#### Problem to solve
Bring together copies of the lines in the data below that contain the word "none".

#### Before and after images

'''

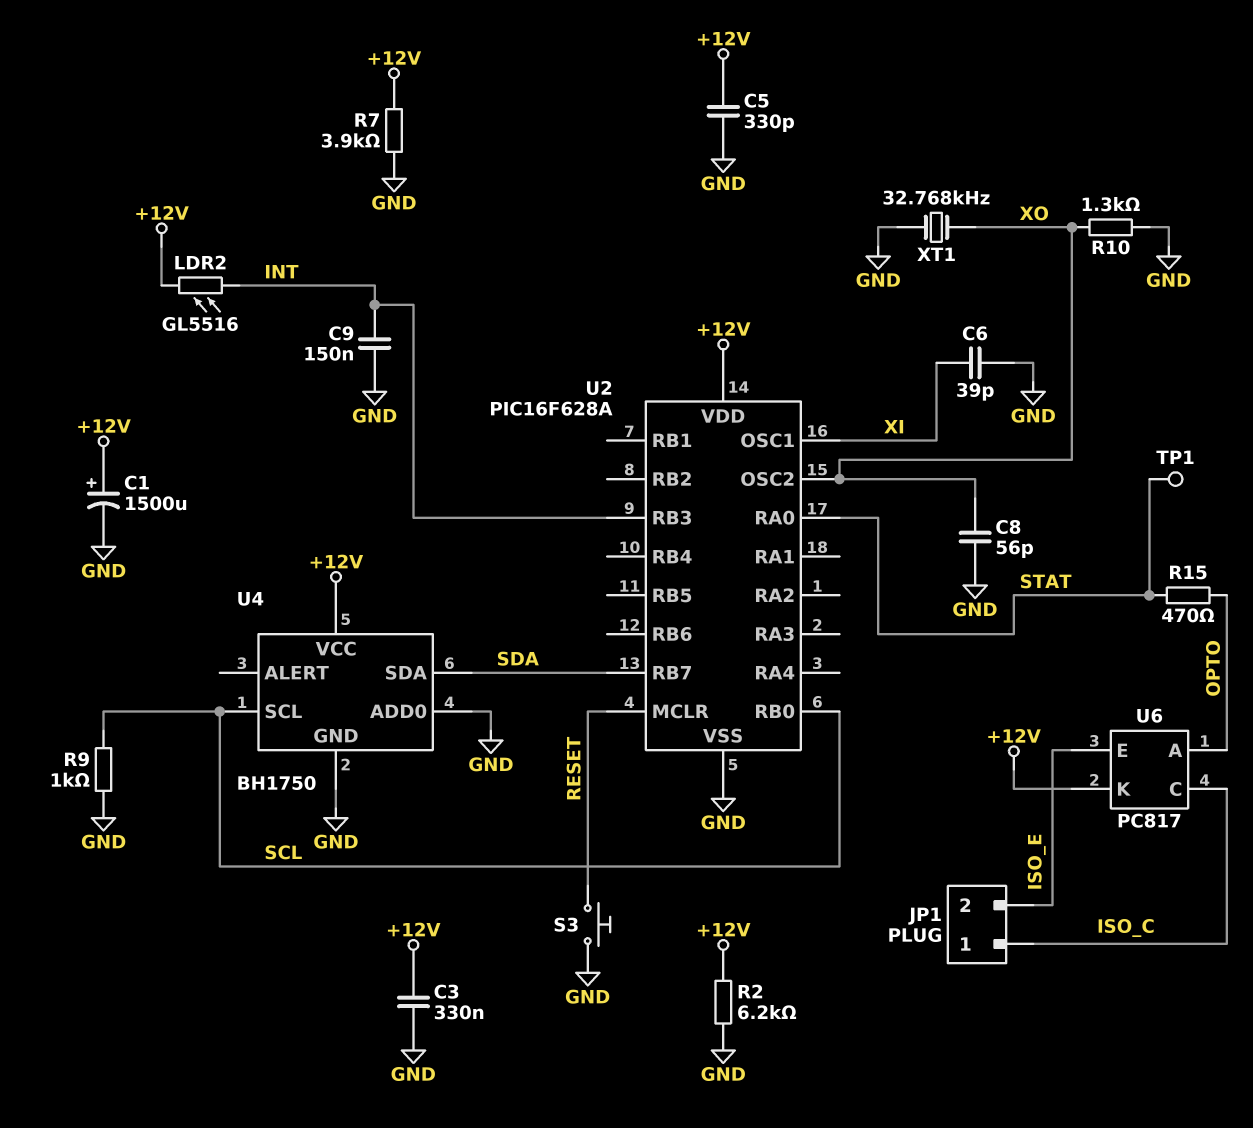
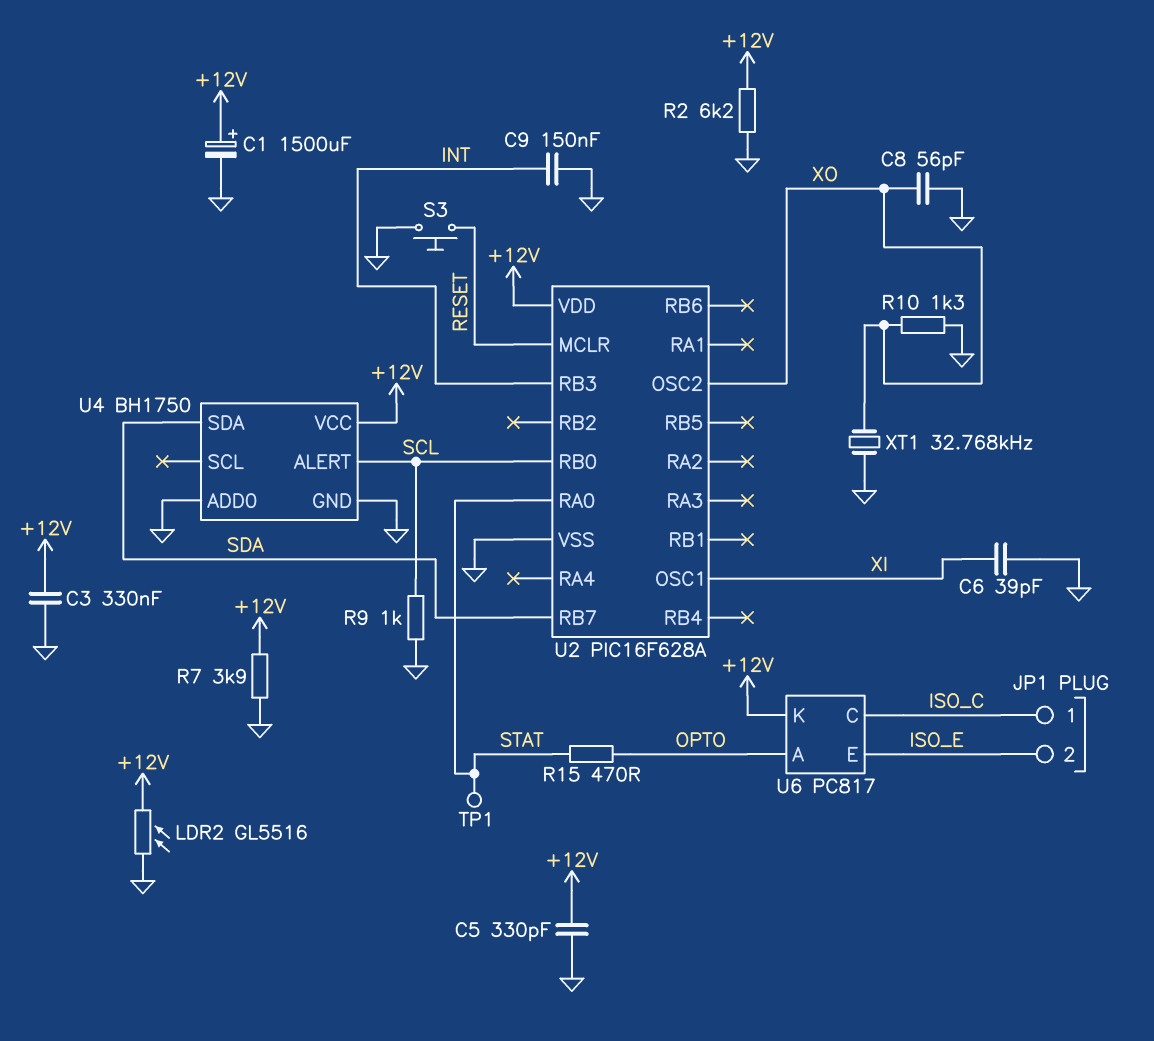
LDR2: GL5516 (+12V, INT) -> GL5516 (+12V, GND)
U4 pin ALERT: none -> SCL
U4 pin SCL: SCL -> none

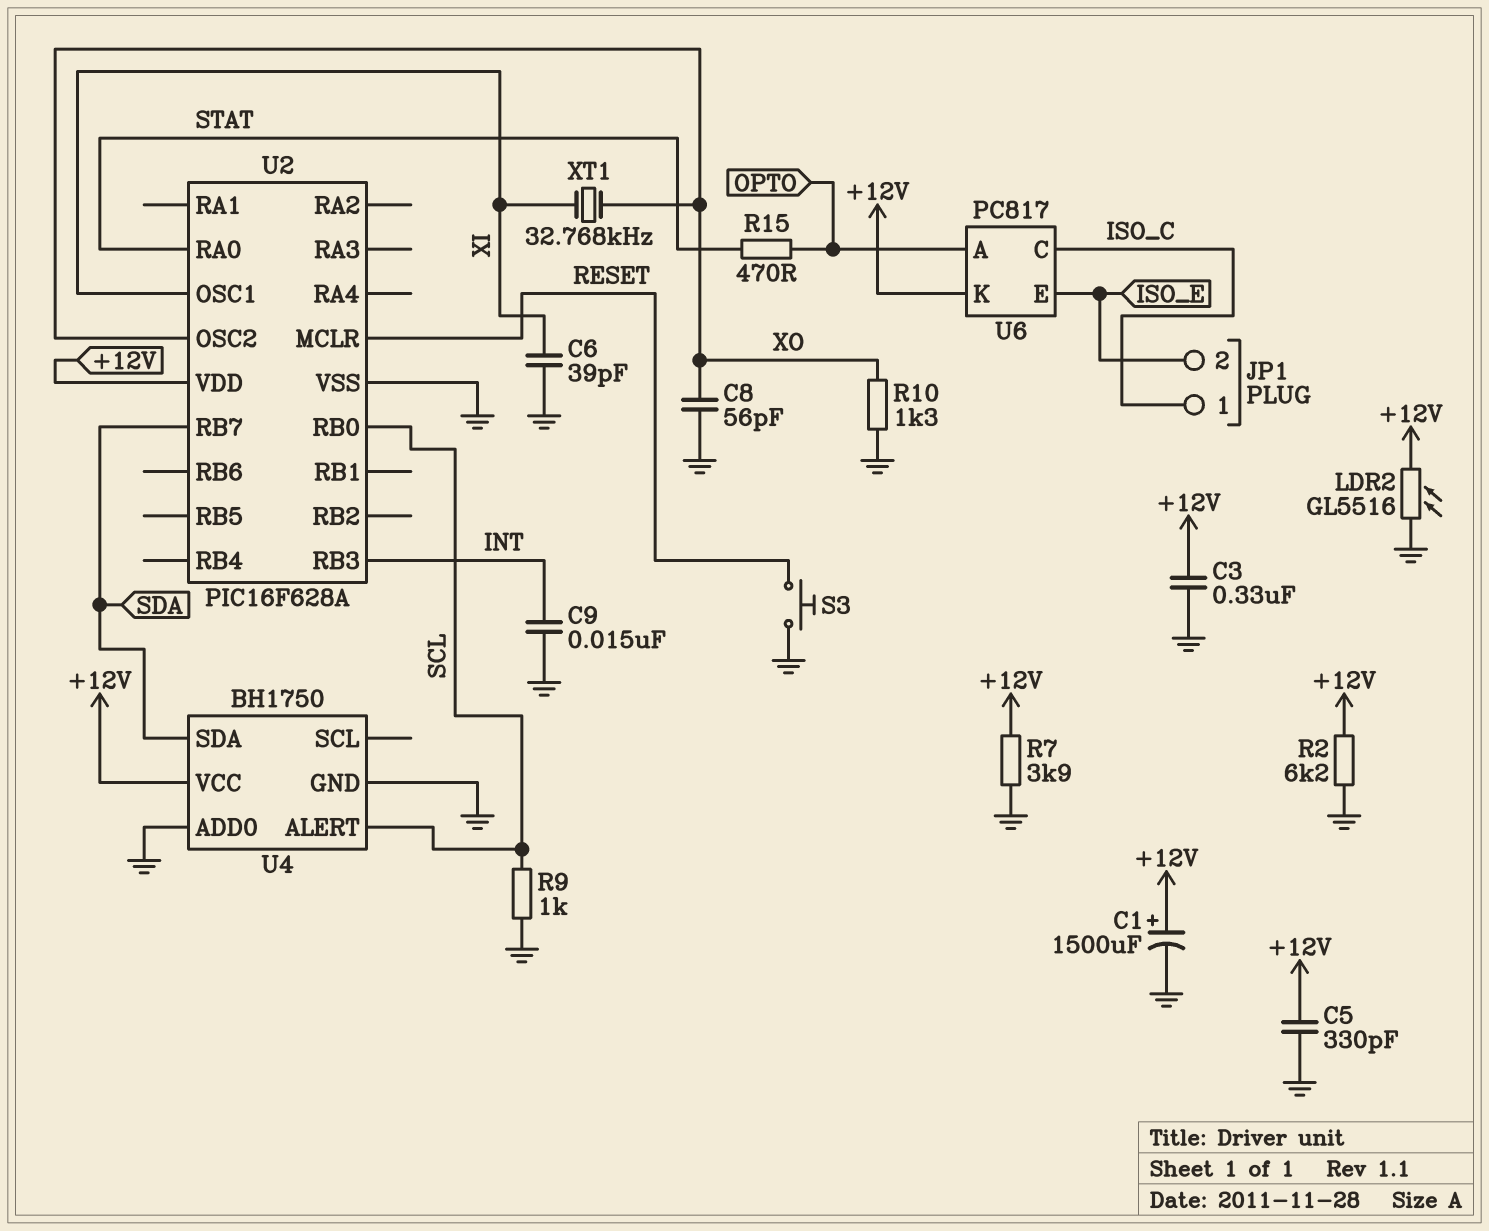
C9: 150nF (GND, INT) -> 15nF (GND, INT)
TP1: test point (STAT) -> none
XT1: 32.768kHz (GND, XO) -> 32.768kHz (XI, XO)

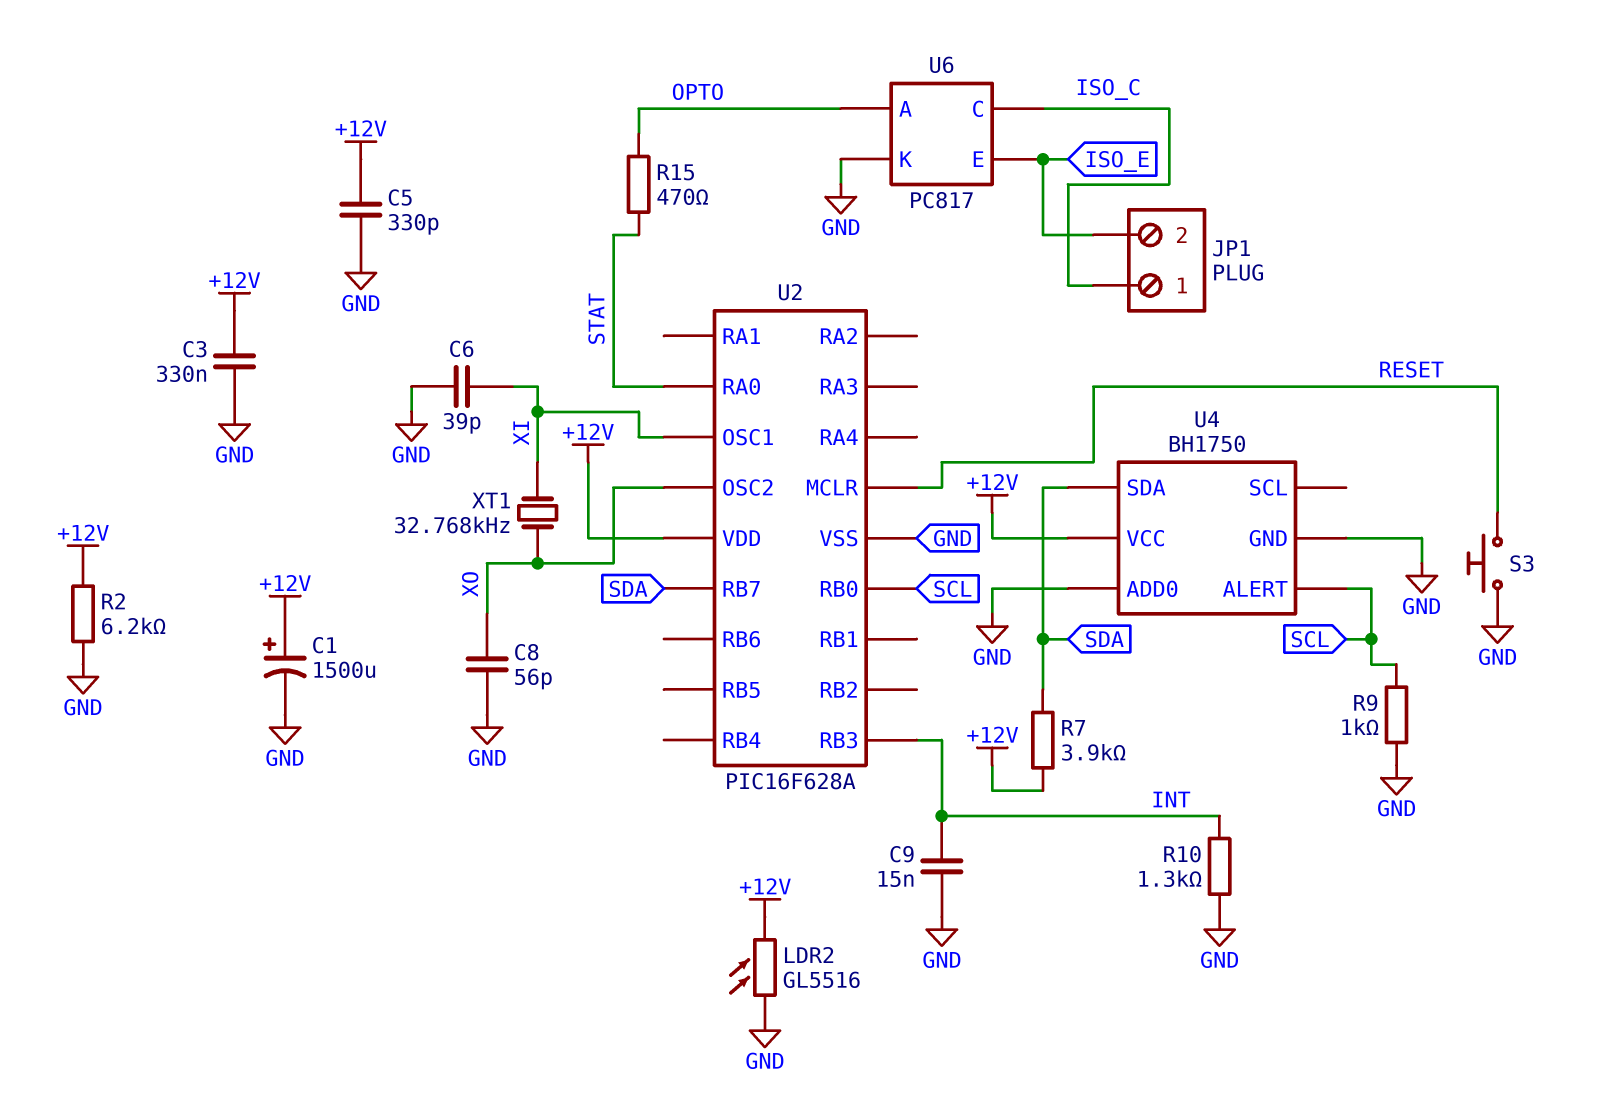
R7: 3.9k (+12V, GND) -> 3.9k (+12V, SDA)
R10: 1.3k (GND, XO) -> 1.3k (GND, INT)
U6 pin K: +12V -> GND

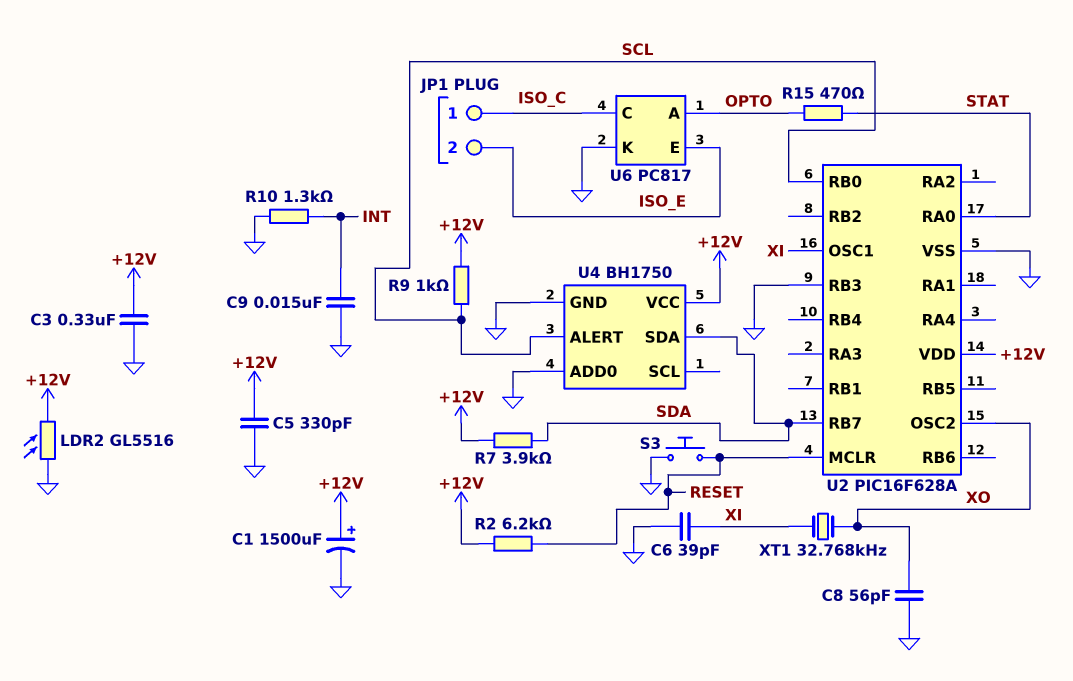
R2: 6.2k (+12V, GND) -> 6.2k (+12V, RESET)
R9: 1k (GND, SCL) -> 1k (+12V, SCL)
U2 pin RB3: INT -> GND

'''

#### Task response
U4 pin ALERT: none -> SCL
U4 pin SCL: SCL -> none
TP1: test point (STAT) -> none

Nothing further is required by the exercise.